* start SOURCE MATERIAL *

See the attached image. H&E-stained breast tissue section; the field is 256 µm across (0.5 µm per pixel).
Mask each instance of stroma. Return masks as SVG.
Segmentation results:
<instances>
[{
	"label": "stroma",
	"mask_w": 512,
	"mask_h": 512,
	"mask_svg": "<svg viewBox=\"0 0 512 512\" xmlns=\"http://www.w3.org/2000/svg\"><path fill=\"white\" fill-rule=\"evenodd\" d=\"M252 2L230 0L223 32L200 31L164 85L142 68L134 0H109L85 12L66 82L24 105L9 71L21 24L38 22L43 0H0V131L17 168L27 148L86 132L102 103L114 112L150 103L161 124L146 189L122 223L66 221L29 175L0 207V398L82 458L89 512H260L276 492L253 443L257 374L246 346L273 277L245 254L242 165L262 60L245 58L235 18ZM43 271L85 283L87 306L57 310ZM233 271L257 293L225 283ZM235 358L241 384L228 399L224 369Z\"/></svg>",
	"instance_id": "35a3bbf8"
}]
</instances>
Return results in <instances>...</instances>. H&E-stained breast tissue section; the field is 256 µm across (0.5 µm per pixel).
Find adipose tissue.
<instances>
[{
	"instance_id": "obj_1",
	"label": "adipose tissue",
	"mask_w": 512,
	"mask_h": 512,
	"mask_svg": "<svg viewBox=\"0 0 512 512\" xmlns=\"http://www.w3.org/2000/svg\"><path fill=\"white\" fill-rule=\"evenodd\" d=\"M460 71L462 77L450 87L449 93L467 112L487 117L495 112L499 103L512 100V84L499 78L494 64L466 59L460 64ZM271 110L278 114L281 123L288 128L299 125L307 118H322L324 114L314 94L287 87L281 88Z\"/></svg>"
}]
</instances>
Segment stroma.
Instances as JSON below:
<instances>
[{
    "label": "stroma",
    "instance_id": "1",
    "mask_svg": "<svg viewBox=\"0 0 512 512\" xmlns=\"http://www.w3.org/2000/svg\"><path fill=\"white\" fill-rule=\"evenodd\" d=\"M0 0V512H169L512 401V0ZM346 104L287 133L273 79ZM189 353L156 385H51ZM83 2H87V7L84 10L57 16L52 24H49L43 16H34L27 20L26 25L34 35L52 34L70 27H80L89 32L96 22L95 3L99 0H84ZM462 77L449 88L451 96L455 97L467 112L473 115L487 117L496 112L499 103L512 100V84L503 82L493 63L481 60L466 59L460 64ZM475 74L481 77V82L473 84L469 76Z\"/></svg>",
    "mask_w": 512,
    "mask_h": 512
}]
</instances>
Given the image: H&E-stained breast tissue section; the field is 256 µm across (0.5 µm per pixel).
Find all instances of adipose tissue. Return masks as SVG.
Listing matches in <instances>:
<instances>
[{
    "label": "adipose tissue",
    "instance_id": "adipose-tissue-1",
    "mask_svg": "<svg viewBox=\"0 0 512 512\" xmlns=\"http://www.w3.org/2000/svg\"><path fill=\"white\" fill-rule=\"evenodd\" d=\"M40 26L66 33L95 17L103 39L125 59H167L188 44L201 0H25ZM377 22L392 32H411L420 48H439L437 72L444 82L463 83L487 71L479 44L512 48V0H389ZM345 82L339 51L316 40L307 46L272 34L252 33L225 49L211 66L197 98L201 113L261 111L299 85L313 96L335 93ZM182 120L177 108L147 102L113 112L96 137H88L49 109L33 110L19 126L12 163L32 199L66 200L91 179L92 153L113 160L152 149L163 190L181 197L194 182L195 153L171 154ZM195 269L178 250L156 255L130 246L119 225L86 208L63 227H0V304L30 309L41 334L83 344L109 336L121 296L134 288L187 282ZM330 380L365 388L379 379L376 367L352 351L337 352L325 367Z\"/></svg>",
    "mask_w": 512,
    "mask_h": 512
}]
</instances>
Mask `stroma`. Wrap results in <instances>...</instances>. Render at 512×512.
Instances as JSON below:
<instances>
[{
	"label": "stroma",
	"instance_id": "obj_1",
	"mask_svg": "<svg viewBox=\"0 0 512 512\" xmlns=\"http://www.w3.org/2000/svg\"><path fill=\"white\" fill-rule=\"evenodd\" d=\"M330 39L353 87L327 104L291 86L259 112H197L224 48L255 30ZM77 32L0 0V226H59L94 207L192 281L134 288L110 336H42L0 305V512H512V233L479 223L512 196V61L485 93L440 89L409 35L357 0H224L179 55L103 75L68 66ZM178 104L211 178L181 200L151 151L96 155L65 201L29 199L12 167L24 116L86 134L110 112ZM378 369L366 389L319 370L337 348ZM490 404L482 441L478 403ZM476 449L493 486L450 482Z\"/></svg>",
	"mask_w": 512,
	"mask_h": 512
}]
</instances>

* end SOURCE MATERIAL *

TASK REQUIREMENTS:
Look through the data above. Copy every line with the string "field" in it.

COMPLETE OUTPUT:
See the attached image. H&E-stained breast tissue section; the field is 256 µm across (0.5 µm per pixel).
Return results in <instances>...</instances>. H&E-stained breast tissue section; the field is 256 µm across (0.5 µm per pixel).
Given the image: H&E-stained breast tissue section; the field is 256 µm across (0.5 µm per pixel).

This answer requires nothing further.